* [TASK PROMPT] Restate exactly, and only, the lines from the one with "in_first: [510, 184, 571, 271]" through the end of the data, with both of those end lines kept. Drop any pictures.

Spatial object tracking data
_ _ _

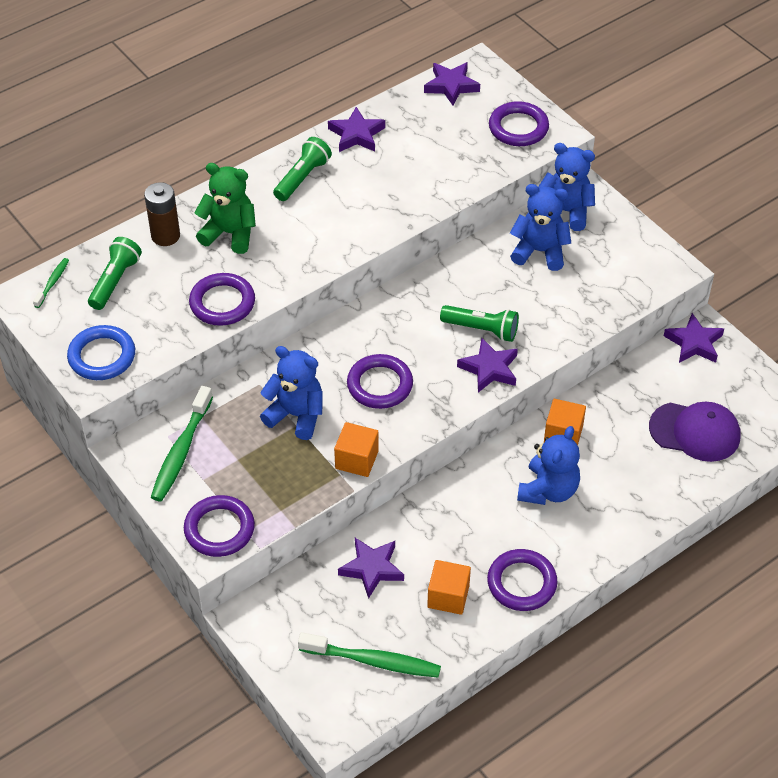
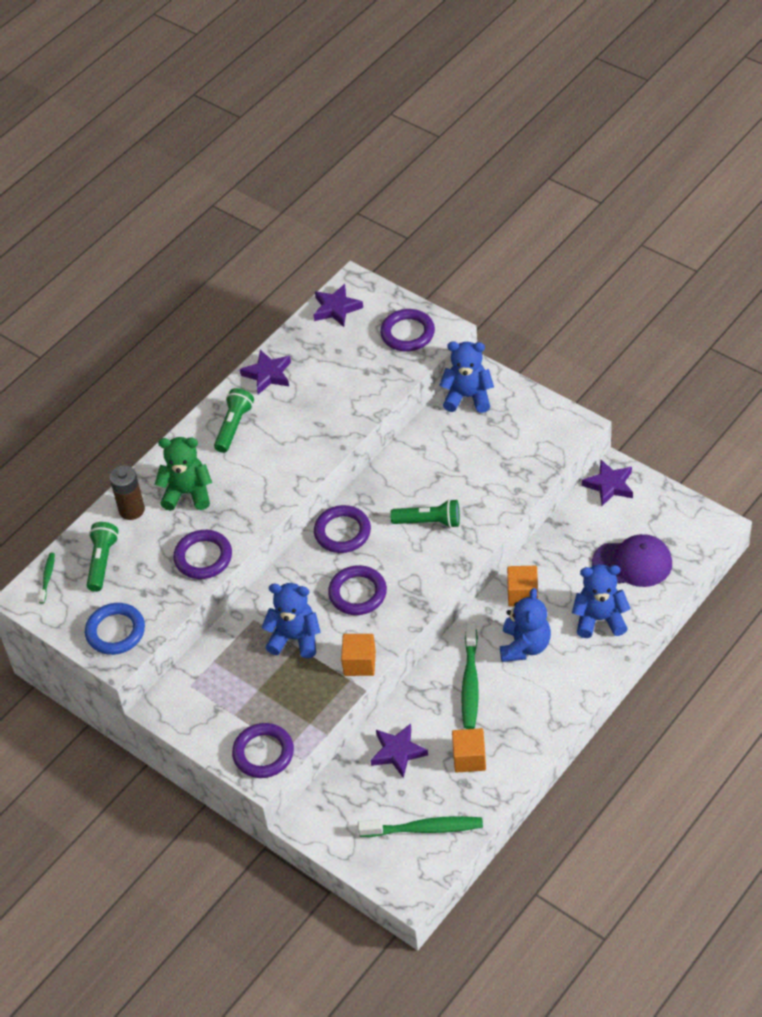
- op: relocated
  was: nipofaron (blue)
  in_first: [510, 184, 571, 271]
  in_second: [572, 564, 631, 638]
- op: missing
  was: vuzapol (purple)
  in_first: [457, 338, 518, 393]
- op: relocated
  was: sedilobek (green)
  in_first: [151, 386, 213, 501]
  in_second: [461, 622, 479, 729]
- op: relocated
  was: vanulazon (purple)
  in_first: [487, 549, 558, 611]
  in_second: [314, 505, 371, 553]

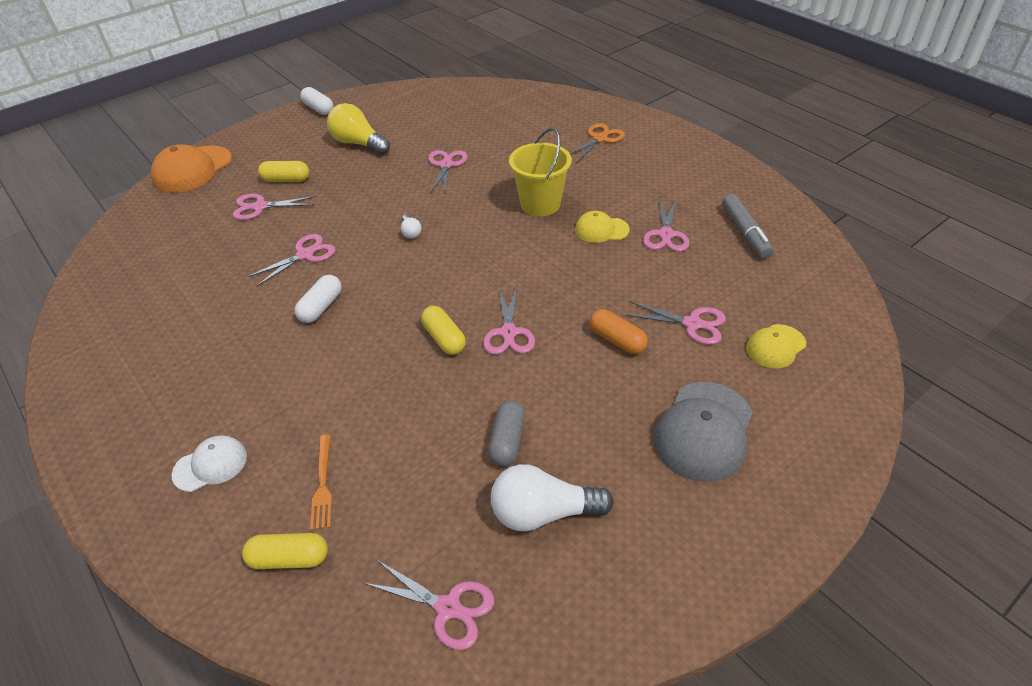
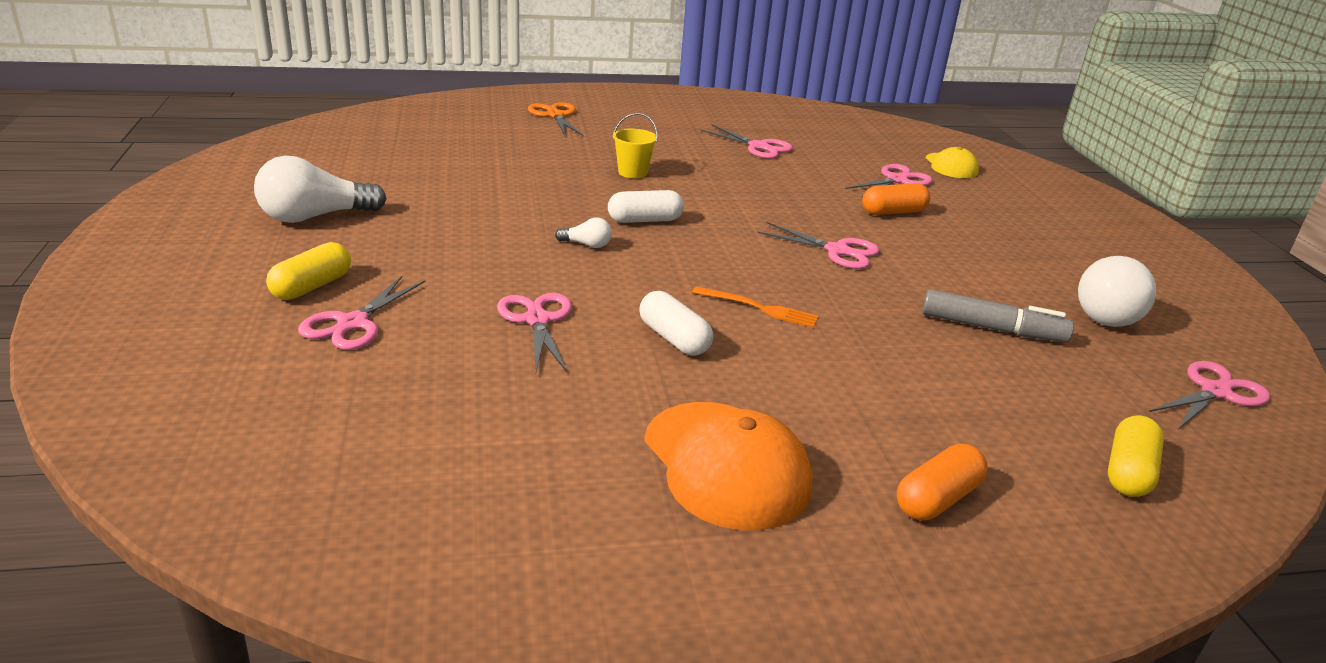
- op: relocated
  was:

_ _ _

* [RESPONSE FOR THIS EXERCISE]
  in_first: [510, 184, 571, 271]
  in_second: [572, 564, 631, 638]
- op: missing
  was: vuzapol (purple)
  in_first: [457, 338, 518, 393]
- op: relocated
  was: sedilobek (green)
  in_first: [151, 386, 213, 501]
  in_second: [461, 622, 479, 729]
- op: relocated
  was: vanulazon (purple)
  in_first: [487, 549, 558, 611]
  in_second: [314, 505, 371, 553]

- op: relocated
  was:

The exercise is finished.